**RECORDS TO USE**
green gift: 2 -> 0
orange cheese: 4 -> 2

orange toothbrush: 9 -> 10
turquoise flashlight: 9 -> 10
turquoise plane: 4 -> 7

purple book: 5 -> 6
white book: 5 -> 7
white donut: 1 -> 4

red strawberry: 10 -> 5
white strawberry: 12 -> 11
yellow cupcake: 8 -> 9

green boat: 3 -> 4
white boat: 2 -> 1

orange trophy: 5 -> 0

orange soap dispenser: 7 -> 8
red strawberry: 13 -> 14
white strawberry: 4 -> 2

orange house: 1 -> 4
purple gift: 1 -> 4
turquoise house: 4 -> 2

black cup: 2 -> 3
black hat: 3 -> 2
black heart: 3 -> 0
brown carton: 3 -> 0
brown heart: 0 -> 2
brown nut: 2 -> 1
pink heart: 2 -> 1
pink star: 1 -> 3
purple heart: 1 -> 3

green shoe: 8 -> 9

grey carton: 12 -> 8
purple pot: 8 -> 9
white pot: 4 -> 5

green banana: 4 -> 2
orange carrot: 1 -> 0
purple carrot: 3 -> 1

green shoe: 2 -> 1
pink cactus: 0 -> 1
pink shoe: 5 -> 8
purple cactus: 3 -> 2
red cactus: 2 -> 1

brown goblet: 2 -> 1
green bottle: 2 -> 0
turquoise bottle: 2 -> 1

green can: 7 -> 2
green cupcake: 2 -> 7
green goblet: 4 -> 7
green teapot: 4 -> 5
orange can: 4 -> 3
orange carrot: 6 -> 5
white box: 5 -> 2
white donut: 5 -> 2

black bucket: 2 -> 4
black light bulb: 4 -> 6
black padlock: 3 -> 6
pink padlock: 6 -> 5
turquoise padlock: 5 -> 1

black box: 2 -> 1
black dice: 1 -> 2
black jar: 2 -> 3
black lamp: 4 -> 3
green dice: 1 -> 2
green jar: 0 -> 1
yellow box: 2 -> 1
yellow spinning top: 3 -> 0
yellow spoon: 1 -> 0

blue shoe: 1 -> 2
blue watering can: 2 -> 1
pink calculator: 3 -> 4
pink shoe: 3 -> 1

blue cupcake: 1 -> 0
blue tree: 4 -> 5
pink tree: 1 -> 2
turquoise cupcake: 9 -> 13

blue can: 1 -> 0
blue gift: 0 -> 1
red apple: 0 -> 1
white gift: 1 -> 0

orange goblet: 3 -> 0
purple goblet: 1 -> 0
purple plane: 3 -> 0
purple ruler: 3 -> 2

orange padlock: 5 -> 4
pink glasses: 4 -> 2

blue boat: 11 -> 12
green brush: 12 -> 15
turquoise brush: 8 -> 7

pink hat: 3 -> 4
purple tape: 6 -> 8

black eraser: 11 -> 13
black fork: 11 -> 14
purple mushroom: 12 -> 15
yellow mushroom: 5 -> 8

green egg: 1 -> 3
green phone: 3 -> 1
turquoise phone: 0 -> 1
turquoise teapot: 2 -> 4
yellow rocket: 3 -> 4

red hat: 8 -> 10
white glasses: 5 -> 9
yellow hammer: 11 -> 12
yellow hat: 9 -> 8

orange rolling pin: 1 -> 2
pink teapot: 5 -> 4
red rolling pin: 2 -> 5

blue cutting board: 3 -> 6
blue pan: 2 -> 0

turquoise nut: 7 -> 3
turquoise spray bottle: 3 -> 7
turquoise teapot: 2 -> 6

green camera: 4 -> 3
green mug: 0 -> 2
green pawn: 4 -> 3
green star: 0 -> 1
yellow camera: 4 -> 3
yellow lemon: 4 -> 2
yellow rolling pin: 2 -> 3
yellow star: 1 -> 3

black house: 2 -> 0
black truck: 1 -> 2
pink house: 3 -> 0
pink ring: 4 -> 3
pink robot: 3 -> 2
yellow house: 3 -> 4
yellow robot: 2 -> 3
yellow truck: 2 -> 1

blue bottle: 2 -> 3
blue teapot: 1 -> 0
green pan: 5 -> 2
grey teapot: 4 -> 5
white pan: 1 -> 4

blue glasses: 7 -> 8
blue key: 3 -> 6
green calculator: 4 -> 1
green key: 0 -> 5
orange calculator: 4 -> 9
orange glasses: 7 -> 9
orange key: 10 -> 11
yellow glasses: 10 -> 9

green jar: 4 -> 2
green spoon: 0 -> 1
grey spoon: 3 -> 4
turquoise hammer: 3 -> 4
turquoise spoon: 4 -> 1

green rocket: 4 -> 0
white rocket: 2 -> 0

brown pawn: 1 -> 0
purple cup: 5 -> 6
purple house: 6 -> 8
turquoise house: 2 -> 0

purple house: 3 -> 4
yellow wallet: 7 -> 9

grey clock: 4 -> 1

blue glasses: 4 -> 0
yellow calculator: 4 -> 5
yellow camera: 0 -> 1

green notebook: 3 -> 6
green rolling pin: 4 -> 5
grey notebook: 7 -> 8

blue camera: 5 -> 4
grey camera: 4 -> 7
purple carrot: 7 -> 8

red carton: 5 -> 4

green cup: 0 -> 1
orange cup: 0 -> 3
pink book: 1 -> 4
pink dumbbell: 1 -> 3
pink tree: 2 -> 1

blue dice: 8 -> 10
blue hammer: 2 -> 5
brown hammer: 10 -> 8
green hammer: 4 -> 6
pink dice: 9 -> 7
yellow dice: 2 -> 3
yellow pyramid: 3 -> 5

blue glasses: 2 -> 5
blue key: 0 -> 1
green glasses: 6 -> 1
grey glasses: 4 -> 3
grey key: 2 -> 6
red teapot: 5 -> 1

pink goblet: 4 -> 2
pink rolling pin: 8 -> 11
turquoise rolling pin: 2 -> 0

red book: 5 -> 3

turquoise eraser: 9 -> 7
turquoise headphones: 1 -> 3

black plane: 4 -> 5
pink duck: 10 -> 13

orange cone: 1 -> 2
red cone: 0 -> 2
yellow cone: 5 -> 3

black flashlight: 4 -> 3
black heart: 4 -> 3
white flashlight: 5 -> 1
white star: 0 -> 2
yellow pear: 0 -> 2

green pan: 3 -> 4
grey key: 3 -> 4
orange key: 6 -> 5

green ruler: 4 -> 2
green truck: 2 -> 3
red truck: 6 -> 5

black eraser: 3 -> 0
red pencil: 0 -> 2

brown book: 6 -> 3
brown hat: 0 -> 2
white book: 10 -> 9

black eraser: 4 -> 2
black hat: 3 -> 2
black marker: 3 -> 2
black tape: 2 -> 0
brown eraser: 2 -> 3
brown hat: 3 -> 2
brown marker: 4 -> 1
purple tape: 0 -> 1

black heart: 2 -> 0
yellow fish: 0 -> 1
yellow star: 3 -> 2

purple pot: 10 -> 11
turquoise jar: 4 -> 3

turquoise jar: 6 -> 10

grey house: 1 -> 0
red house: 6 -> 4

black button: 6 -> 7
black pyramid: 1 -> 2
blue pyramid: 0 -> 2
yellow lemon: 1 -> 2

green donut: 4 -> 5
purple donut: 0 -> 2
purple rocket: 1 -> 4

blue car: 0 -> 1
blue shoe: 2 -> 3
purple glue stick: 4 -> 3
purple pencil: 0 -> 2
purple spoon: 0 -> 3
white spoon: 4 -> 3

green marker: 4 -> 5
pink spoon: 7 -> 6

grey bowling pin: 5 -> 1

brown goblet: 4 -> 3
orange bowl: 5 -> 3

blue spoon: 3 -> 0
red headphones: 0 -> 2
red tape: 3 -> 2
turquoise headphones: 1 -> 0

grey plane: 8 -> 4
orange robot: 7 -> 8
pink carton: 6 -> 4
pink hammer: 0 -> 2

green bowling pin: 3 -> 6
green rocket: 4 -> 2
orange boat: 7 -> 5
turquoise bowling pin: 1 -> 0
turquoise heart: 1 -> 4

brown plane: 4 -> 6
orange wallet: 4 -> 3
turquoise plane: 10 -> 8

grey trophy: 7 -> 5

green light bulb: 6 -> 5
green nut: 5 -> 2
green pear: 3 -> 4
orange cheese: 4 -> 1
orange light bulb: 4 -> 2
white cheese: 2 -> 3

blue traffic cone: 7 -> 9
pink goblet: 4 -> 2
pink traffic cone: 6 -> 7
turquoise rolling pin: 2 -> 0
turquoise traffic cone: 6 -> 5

**DIRECTIONS FOR THIS TASK**
Looking through the listing above, state how many of its lines contain the string "pyramid". Write only the number.

**EXERCISE SOLUTION**
3